- [EXERCISE INSTRUCTIONS]:
Across the entries, how many lines have the string "plus" in them? Reply with only a number.
(RECORDED DATA begins)
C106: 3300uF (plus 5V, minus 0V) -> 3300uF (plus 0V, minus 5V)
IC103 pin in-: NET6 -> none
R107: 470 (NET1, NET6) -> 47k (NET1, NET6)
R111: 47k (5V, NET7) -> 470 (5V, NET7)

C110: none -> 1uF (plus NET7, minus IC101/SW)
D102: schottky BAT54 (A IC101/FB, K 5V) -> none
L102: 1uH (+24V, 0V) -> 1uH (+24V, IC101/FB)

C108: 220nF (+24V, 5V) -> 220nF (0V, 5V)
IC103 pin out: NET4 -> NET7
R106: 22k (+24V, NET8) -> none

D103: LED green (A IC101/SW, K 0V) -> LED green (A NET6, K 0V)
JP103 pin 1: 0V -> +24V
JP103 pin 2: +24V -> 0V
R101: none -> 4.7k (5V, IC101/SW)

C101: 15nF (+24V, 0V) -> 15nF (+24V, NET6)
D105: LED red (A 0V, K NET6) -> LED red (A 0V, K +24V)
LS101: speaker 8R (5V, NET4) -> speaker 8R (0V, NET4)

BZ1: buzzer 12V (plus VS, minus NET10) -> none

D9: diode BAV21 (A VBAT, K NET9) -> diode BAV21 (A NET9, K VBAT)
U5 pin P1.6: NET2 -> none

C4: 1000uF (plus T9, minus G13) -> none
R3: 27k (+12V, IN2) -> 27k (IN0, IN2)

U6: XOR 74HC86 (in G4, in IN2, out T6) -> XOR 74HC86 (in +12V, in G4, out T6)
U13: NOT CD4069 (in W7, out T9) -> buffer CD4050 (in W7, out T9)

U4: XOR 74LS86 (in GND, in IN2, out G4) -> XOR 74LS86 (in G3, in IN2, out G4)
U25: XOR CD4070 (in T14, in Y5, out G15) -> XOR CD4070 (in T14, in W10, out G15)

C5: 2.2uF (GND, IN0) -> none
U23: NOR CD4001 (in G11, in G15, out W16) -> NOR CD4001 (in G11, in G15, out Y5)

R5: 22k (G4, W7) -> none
(RECORDED DATA ends)
- [SOLVED EXERCISE]:
4